(Records from a data collection)

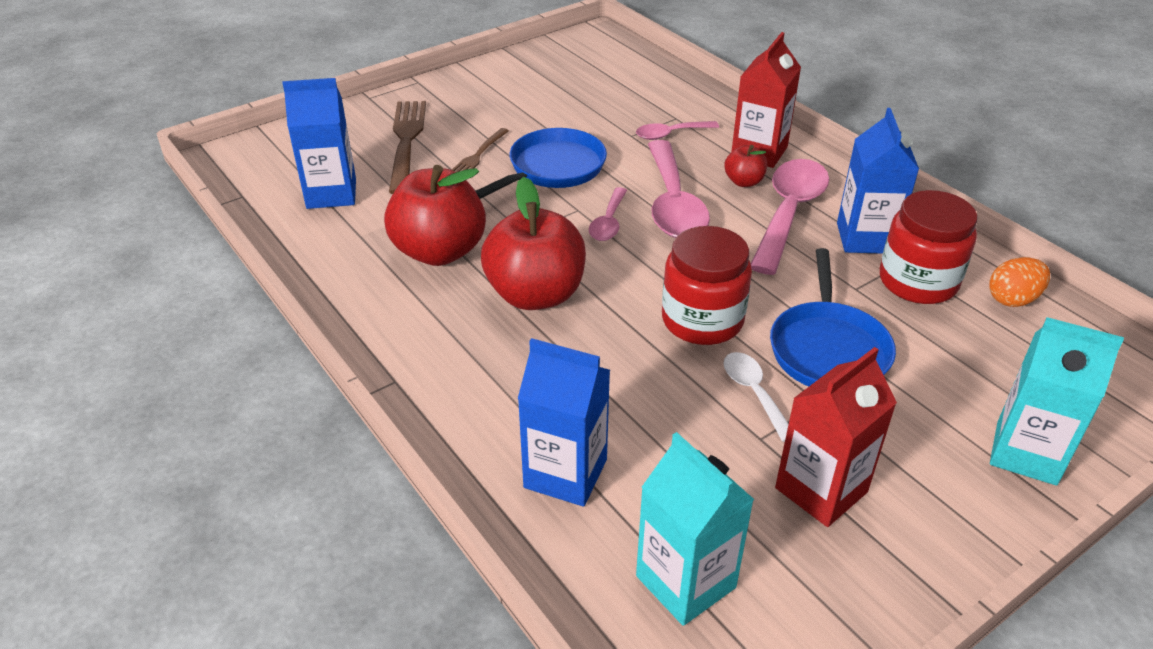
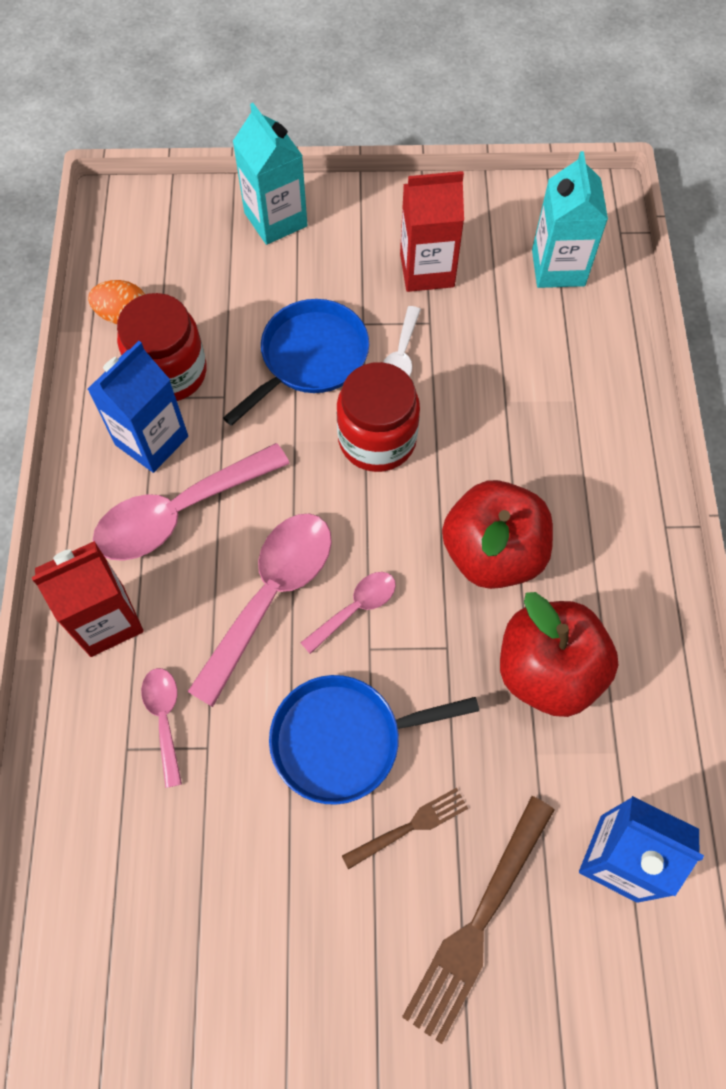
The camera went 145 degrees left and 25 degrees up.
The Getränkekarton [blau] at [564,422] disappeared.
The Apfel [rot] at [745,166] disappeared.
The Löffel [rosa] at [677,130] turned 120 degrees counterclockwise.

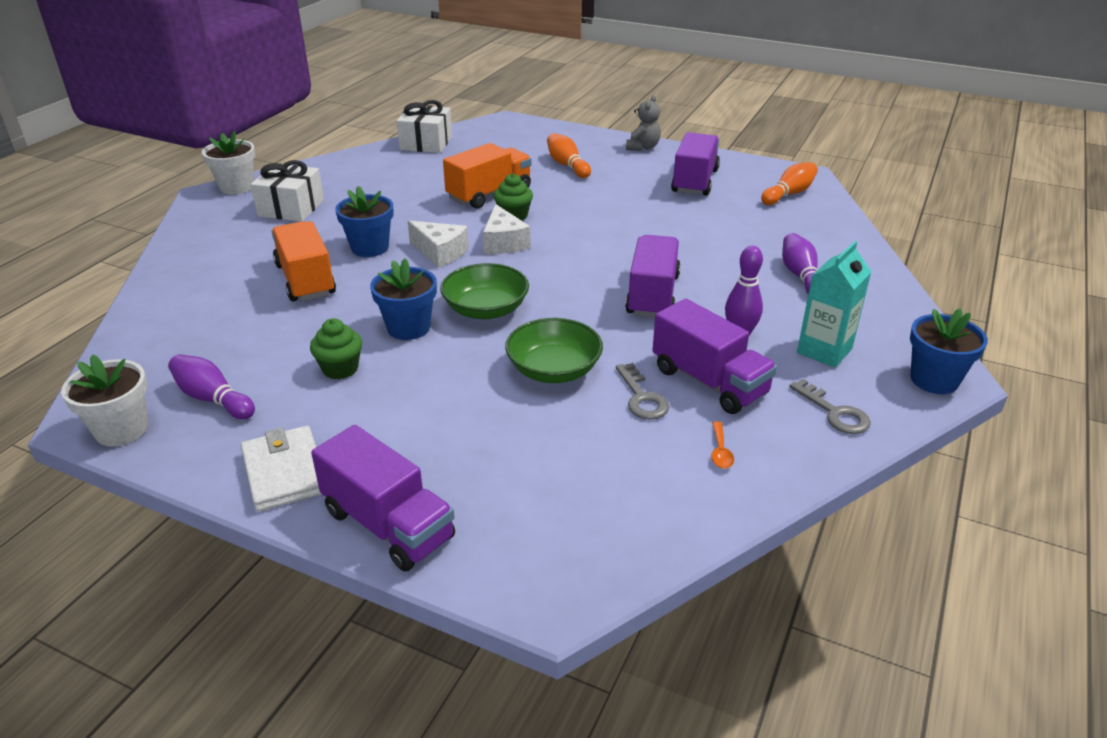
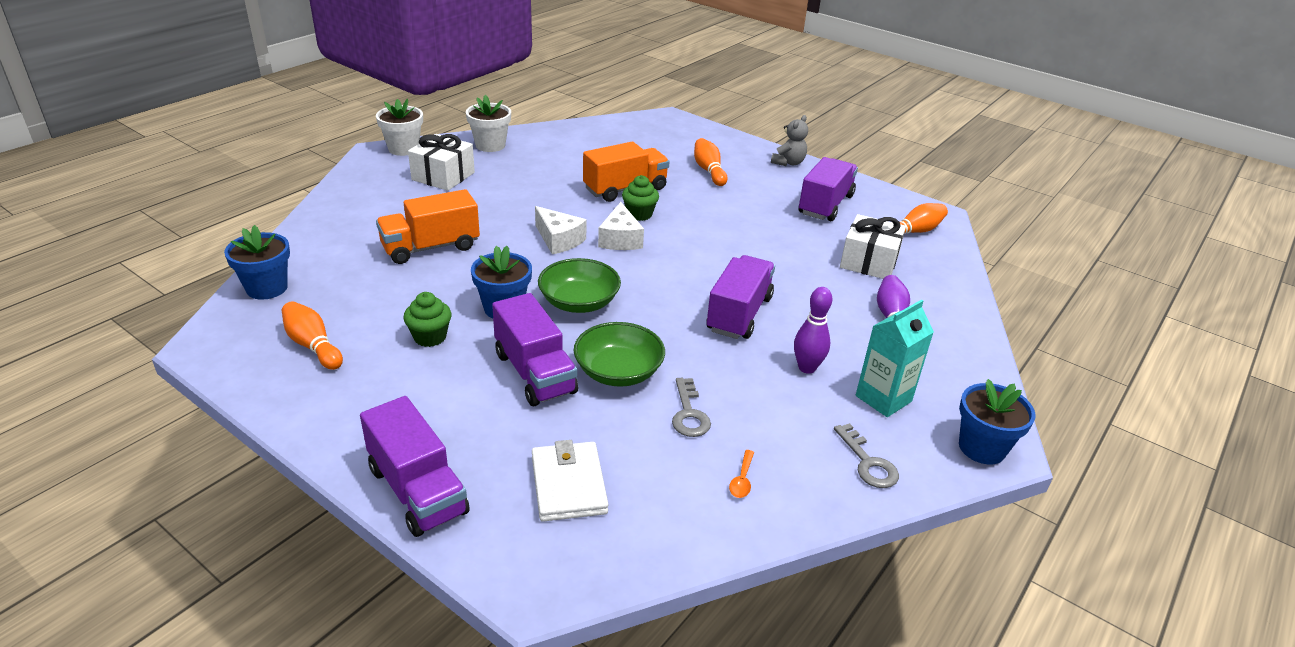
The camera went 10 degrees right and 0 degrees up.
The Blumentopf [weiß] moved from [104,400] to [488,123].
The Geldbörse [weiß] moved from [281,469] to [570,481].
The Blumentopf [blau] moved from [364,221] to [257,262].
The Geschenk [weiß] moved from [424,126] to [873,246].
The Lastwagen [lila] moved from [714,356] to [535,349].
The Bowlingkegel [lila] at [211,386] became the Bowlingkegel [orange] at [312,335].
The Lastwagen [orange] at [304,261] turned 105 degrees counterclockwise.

* * *

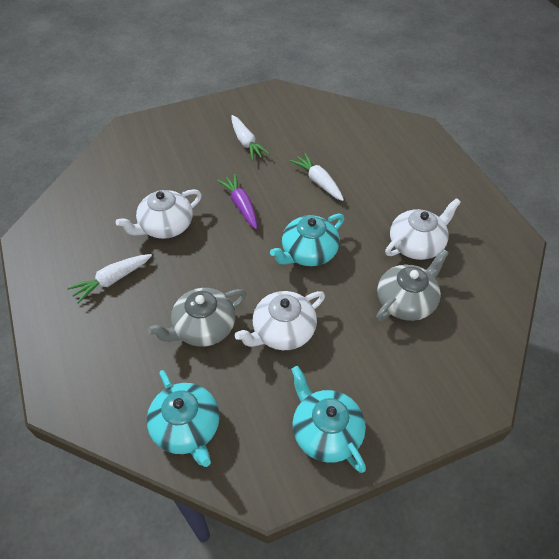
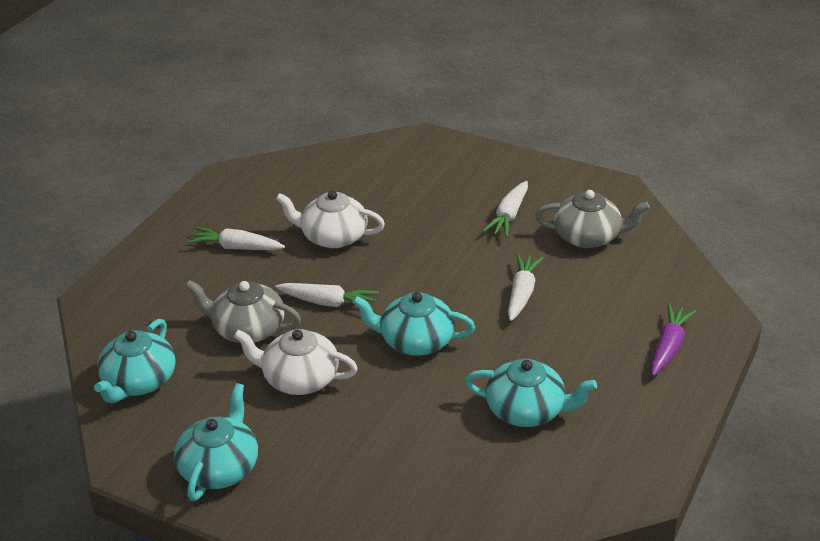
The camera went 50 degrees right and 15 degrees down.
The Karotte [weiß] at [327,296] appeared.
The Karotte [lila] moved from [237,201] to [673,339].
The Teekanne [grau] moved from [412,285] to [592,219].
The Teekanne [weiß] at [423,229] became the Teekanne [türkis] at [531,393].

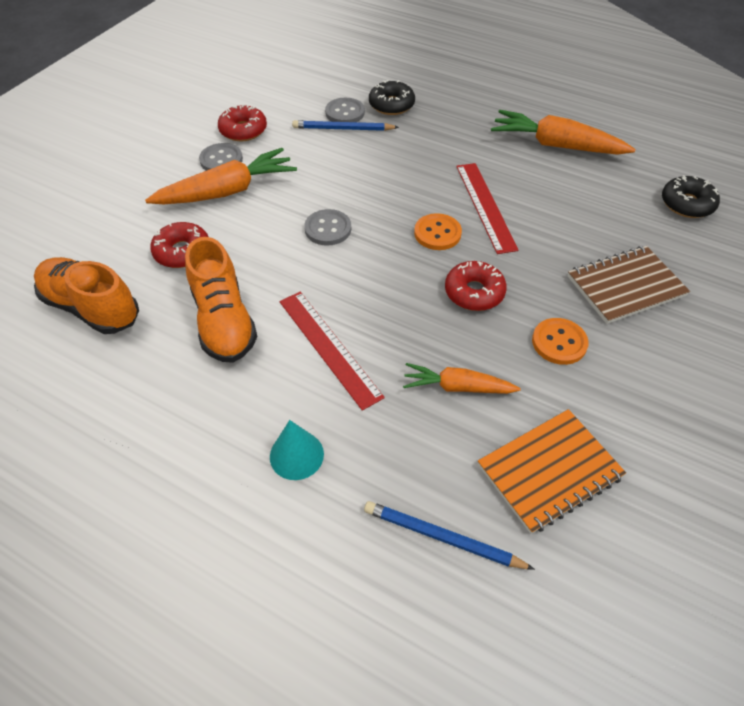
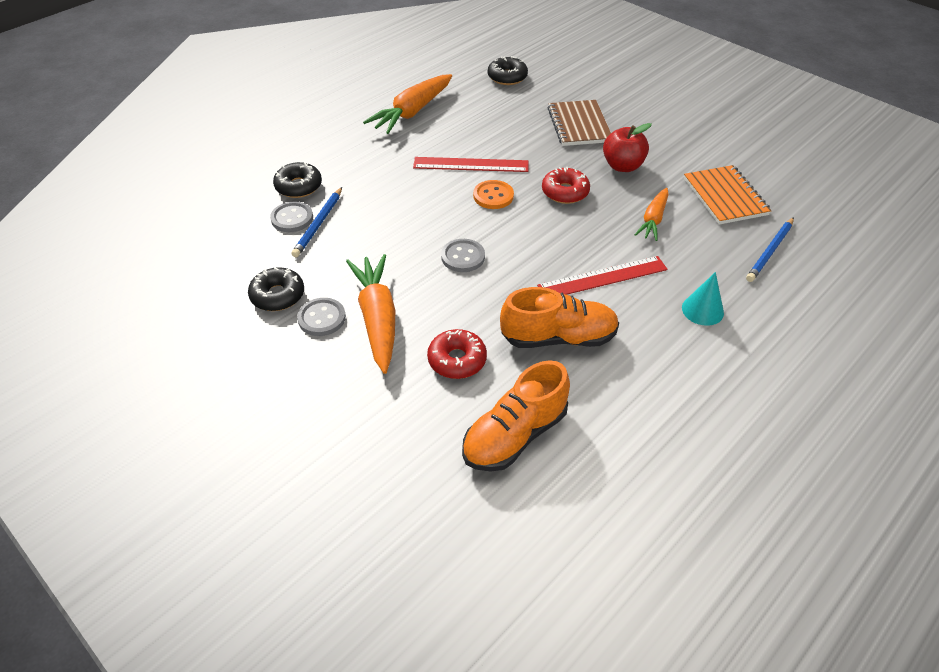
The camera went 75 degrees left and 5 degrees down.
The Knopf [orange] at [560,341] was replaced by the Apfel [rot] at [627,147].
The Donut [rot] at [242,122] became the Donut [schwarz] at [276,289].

Work instruction
Across the entries above, how many lines include the word "disappeared"? Give only the number.

Result of this exercise
2